## How to complete this task:
Look below for the line holding "purple brick D7" and the line holding "red brick J5:J7". Transcribe exactly those lines and all lines between them, nothing more.

## Records for the task:
************

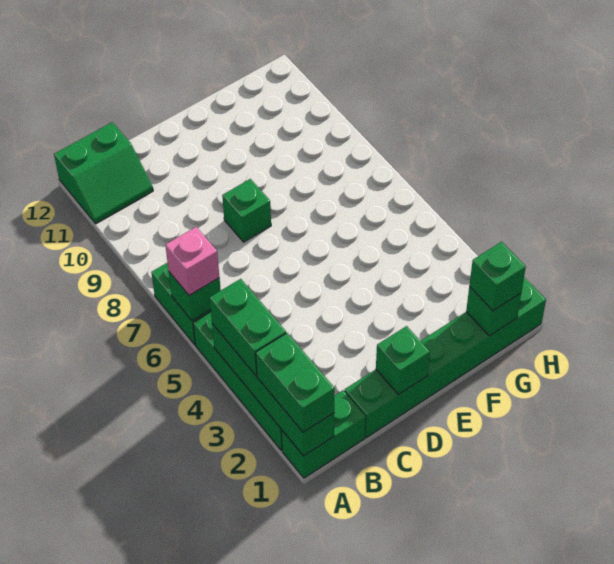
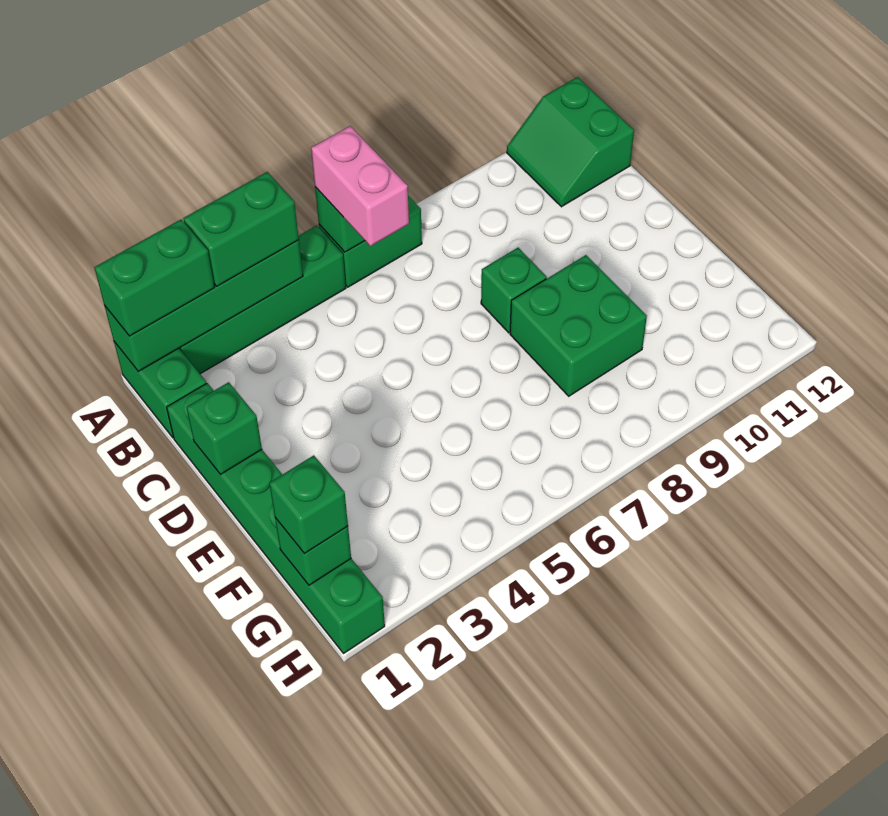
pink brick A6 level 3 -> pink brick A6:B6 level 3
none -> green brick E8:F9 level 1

************

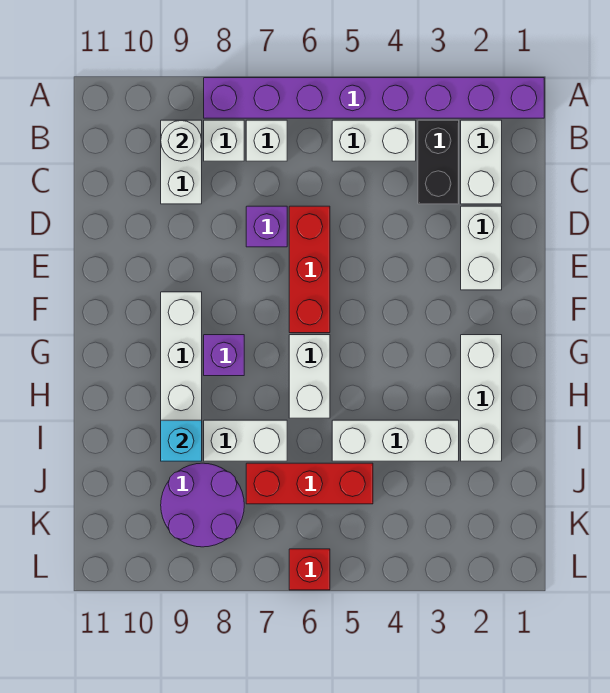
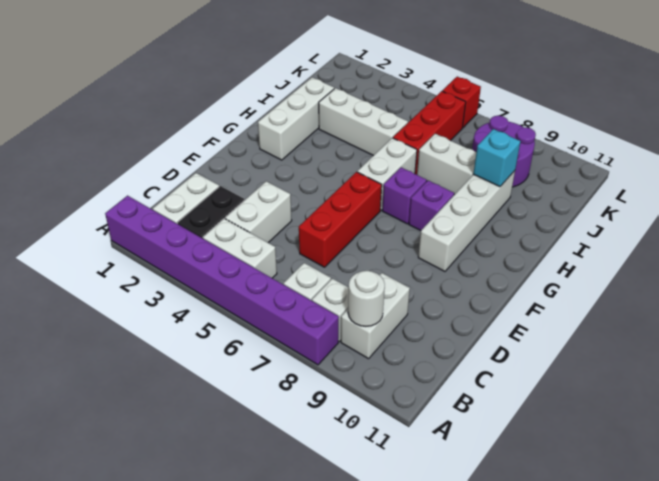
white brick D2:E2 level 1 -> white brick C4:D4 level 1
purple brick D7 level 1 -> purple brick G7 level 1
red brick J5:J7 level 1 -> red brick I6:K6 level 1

************

## Answer to the problem:
purple brick D7 level 1 -> purple brick G7 level 1
red brick J5:J7 level 1 -> red brick I6:K6 level 1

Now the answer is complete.